--- TASK PROMPT ---
For every record that follows, transcribe the text exactly and leave any image out.

(Change listing data)
== Segment start ==
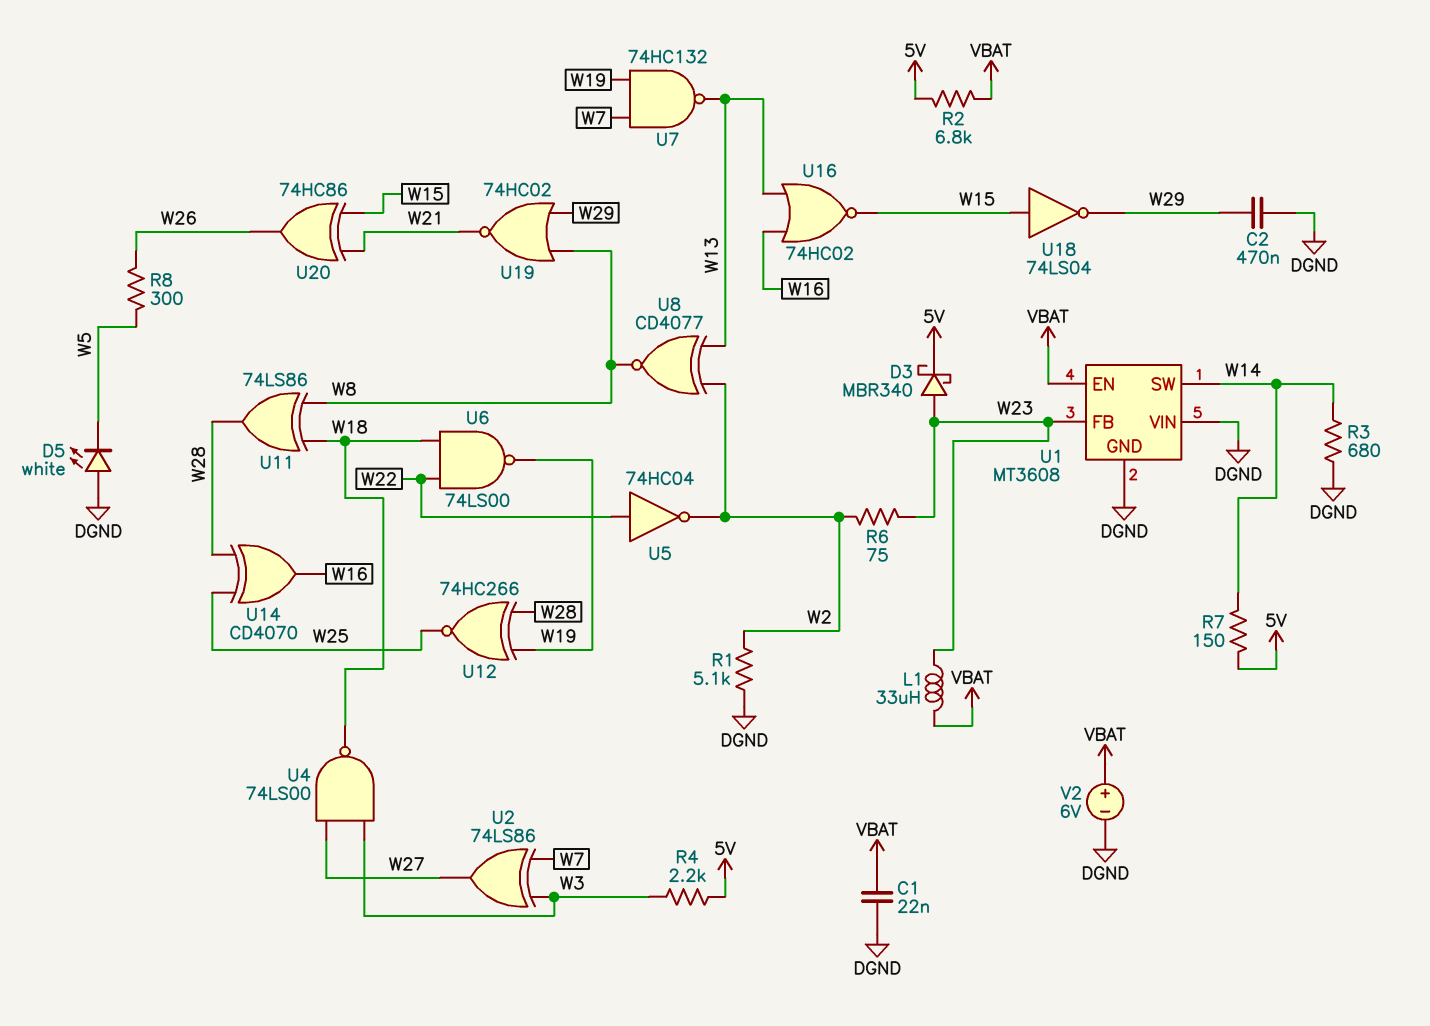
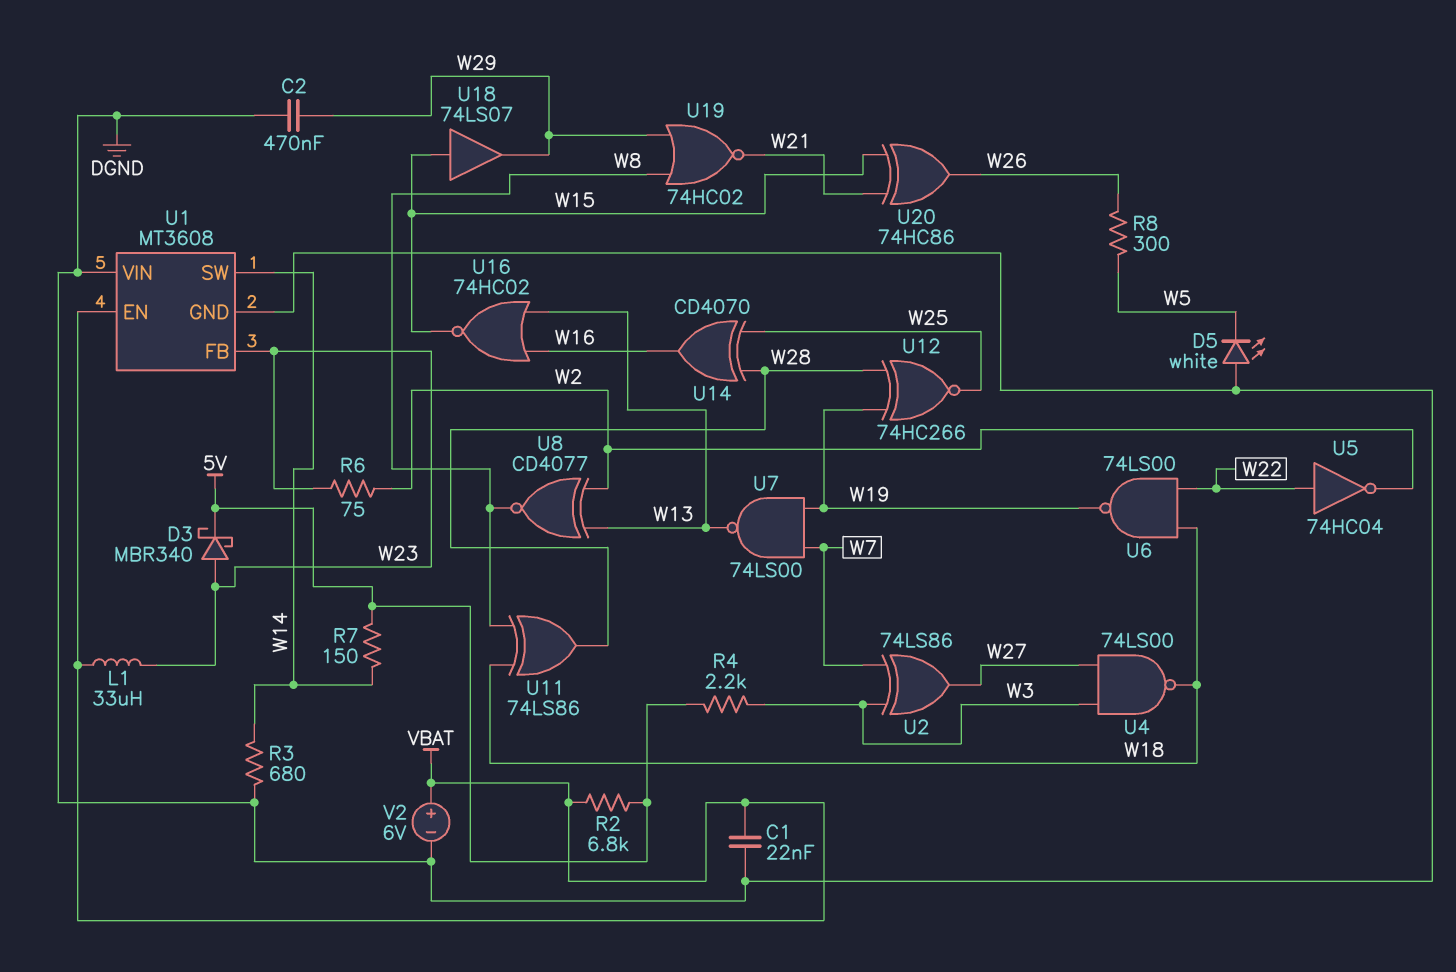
R1: 5.1k (DGND, W2) -> none
U7: NAND 74HC132 (in W7, in W19, out W13) -> NAND 74LS00 (in W7, in W19, out W13)
U18: NOT 74LS04 (in W15, out W29) -> buffer 74LS07 (in W15, out W29)

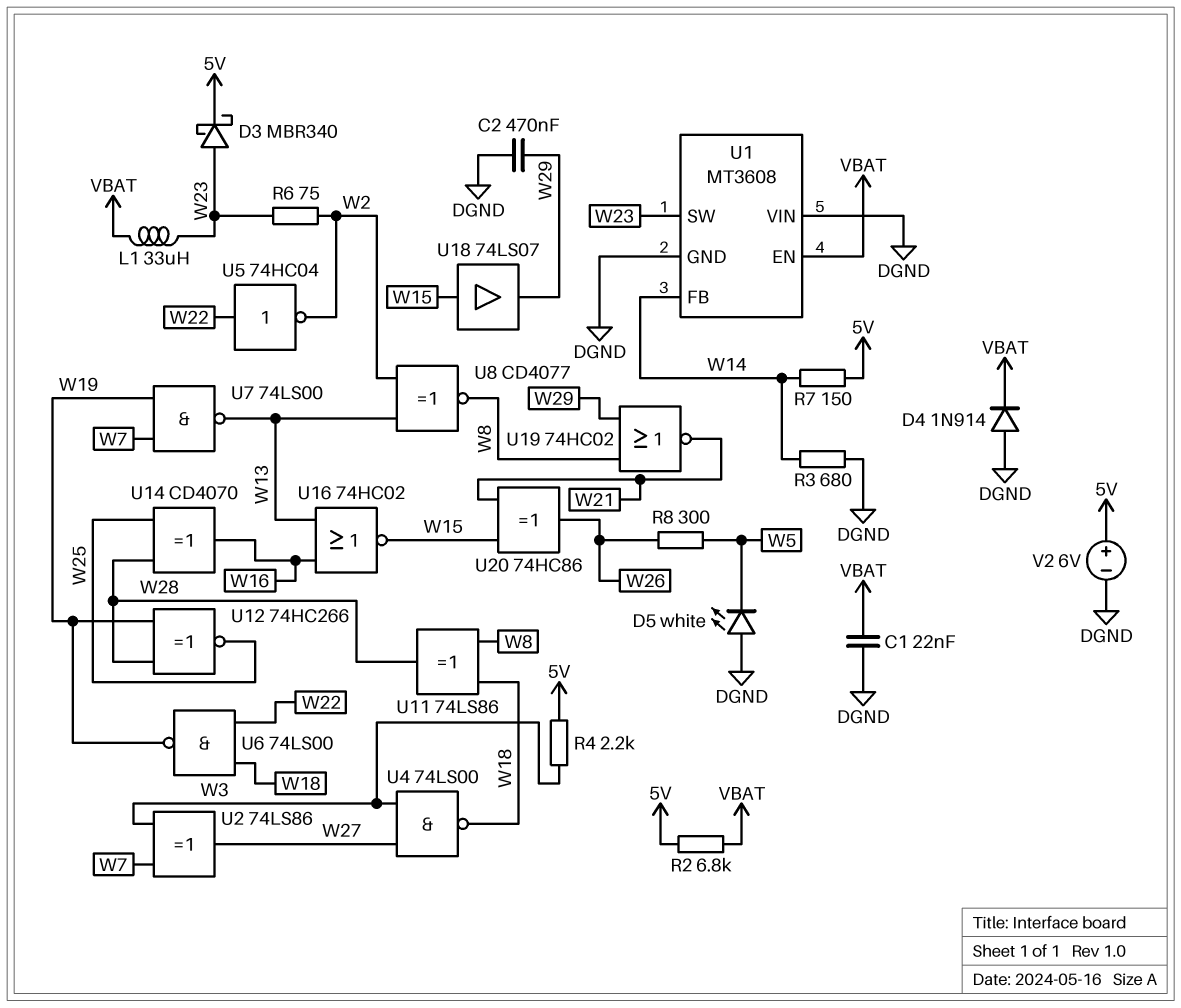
D4: none -> diode 1N914 (A DGND, K VBAT)
U1 pin FB: W23 -> W14
U1 pin SW: W14 -> W23
V2: 6V (plus VBAT, minus DGND) -> 6V (plus 5V, minus DGND)

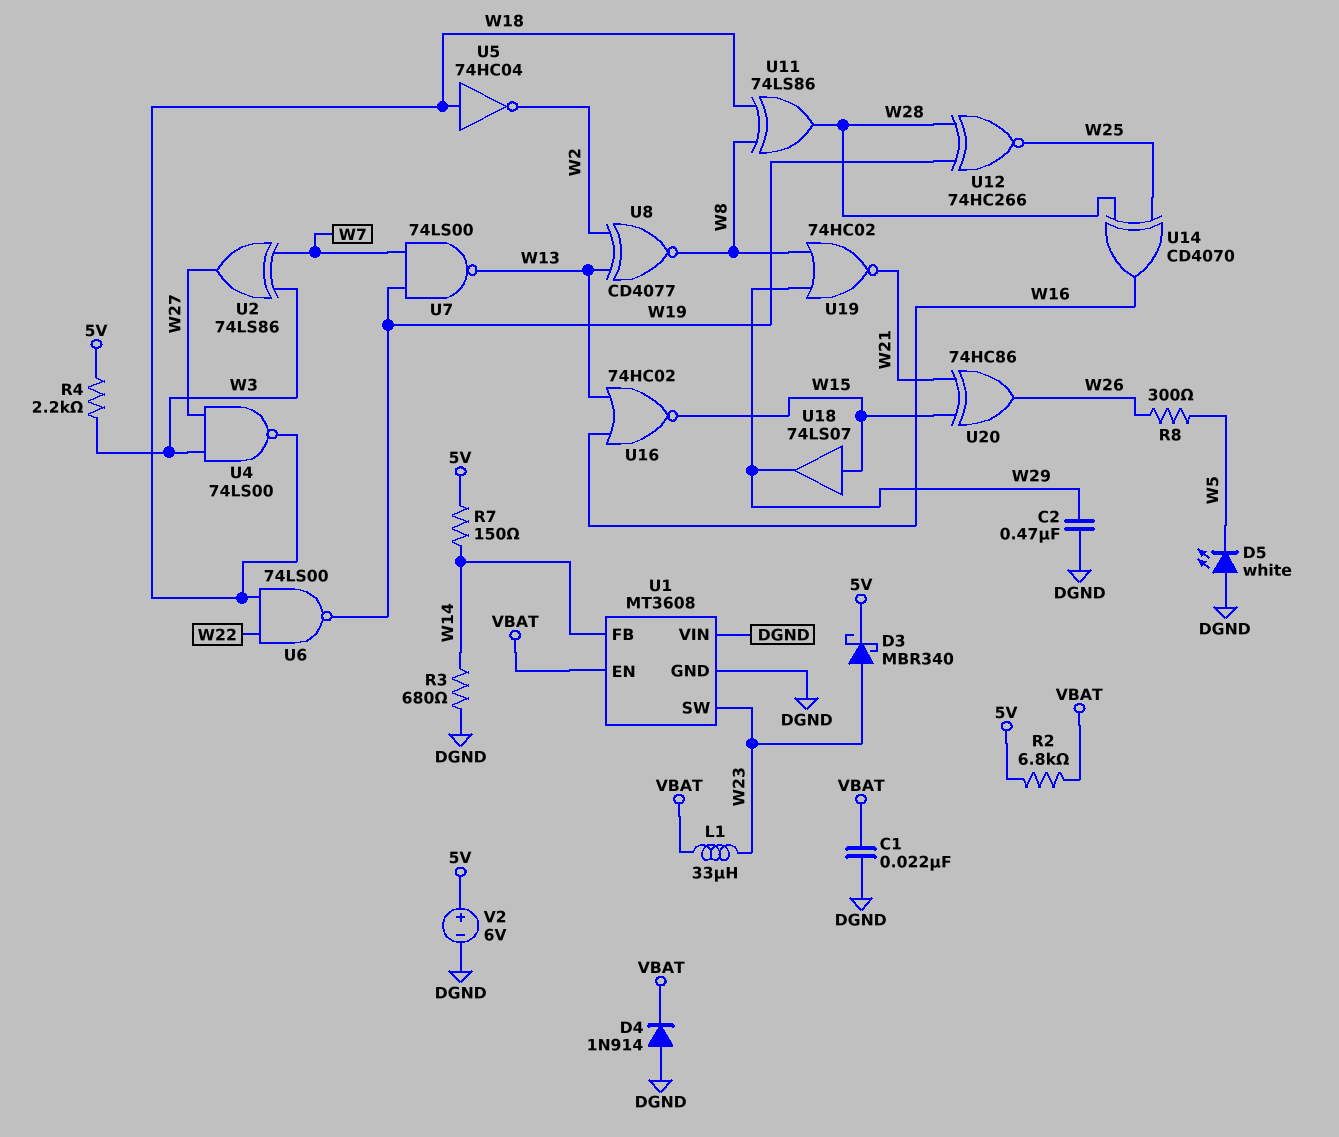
R6: 75 (W2, W23) -> none
U5: NOT 74HC04 (in W22, out W2) -> NOT 74HC04 (in W18, out W2)

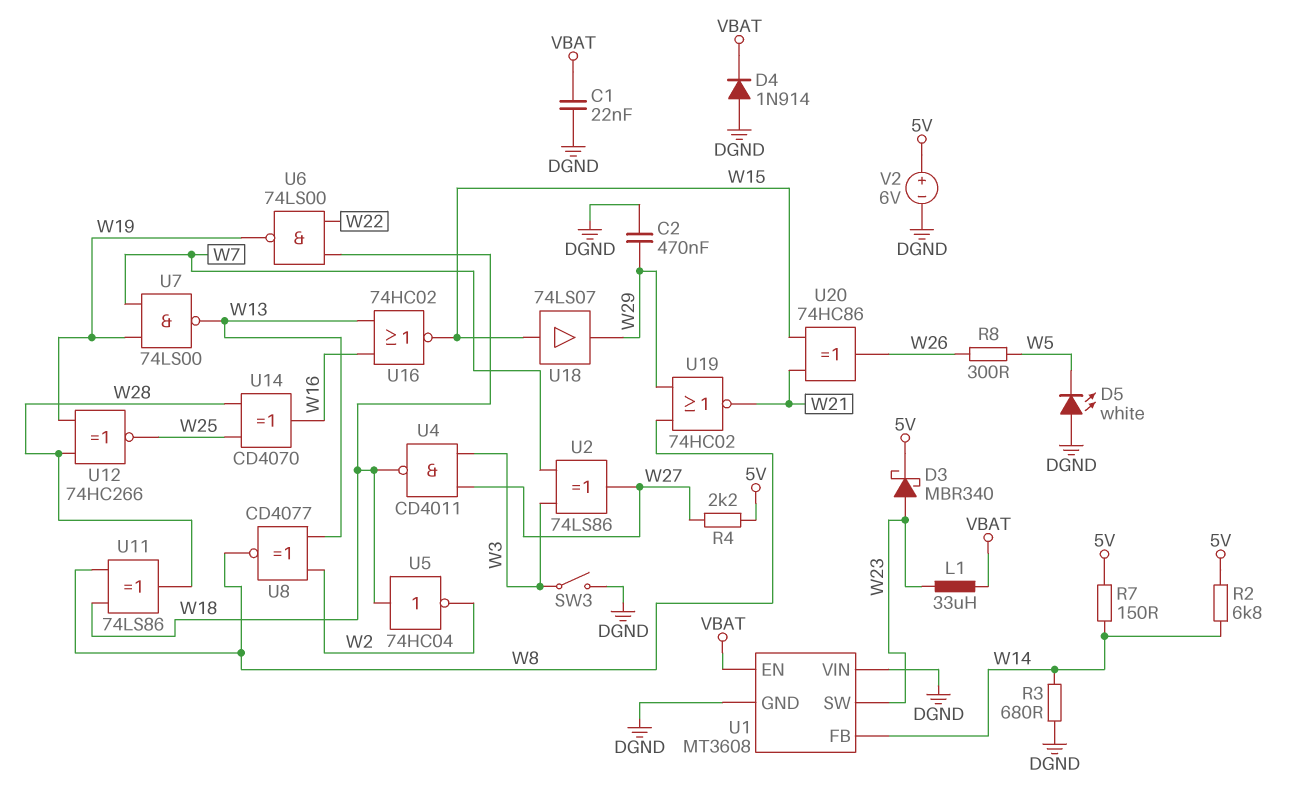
R2: 6.8k (5V, VBAT) -> 6.8k (5V, W14)
R4: 2.2k (5V, W3) -> 2.2k (5V, W27)
SW3: none -> switch (DGND, W3)
U4: NAND 74LS00 (in W3, in W27, out W18) -> NAND CD4011 (in W3, in W27, out W18)

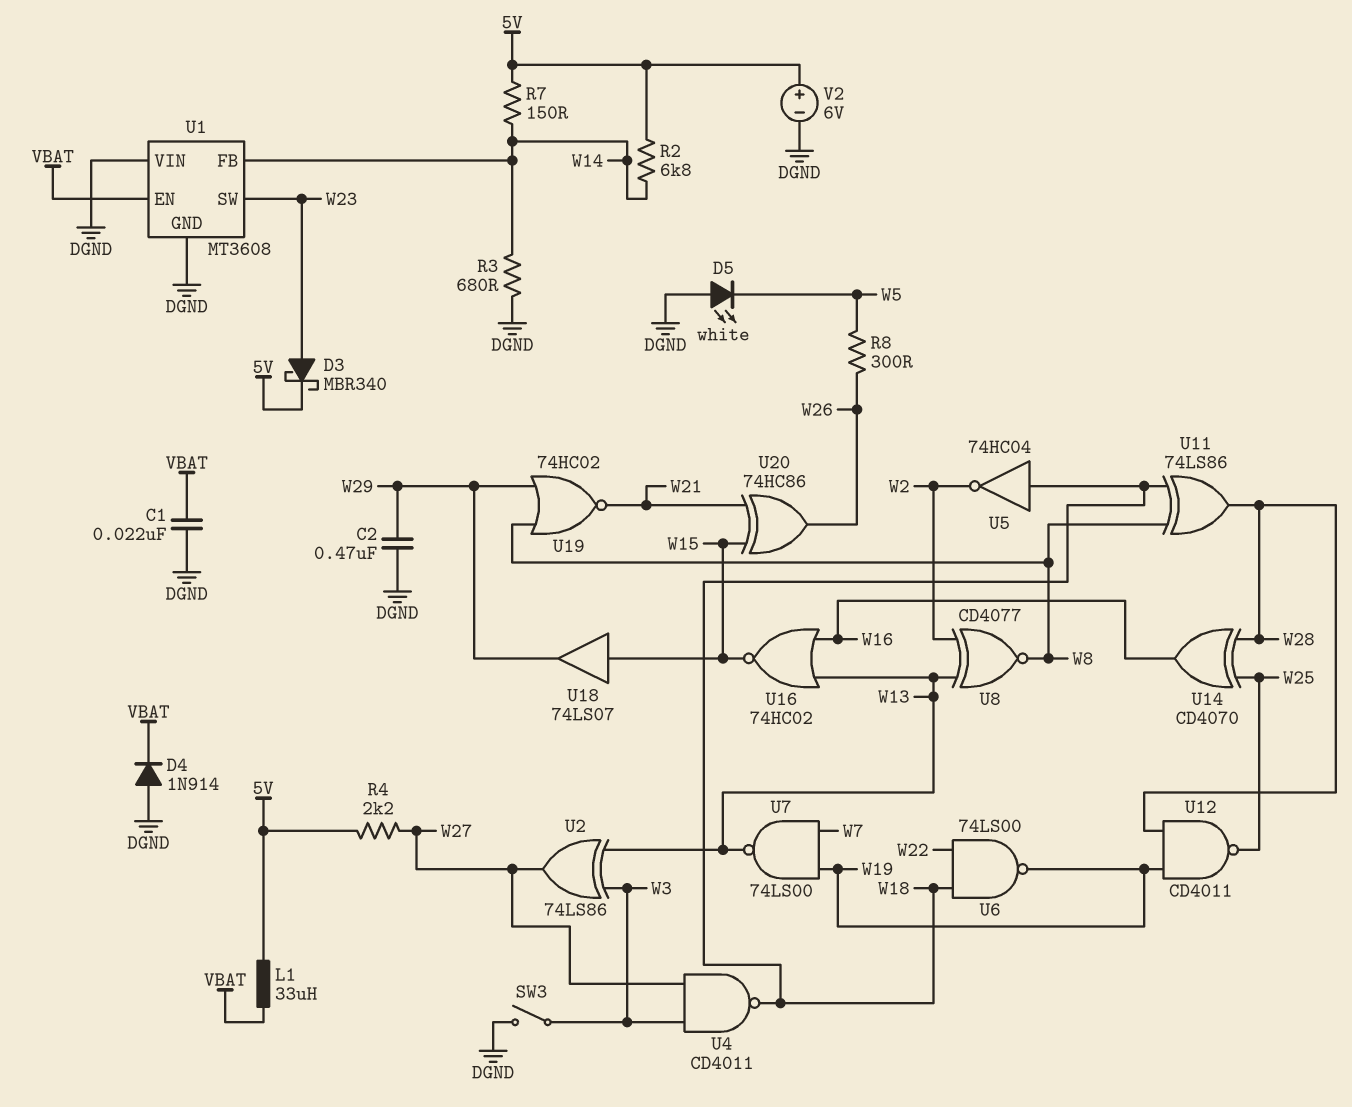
L1: 33uH (VBAT, W23) -> 33uH (5V, VBAT)
U2: XOR 74LS86 (in W3, in W7, out W27) -> XOR 74LS86 (in W3, in W13, out W27)
U12: XNOR 74HC266 (in W19, in W28, out W25) -> NAND CD4011 (in W19, in W28, out W25)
== Segment end ==
--- OUTPUT OF THE EXERCISE ---
R1: 5.1k (DGND, W2) -> none
U7: NAND 74HC132 (in W7, in W19, out W13) -> NAND 74LS00 (in W7, in W19, out W13)
U18: NOT 74LS04 (in W15, out W29) -> buffer 74LS07 (in W15, out W29)

D4: none -> diode 1N914 (A DGND, K VBAT)
U1 pin FB: W23 -> W14
U1 pin SW: W14 -> W23
V2: 6V (plus VBAT, minus DGND) -> 6V (plus 5V, minus DGND)

R6: 75 (W2, W23) -> none
U5: NOT 74HC04 (in W22, out W2) -> NOT 74HC04 (in W18, out W2)

R2: 6.8k (5V, VBAT) -> 6.8k (5V, W14)
R4: 2.2k (5V, W3) -> 2.2k (5V, W27)
SW3: none -> switch (DGND, W3)
U4: NAND 74LS00 (in W3, in W27, out W18) -> NAND CD4011 (in W3, in W27, out W18)

L1: 33uH (VBAT, W23) -> 33uH (5V, VBAT)
U2: XOR 74LS86 (in W3, in W7, out W27) -> XOR 74LS86 (in W3, in W13, out W27)
U12: XNOR 74HC266 (in W19, in W28, out W25) -> NAND CD4011 (in W19, in W28, out W25)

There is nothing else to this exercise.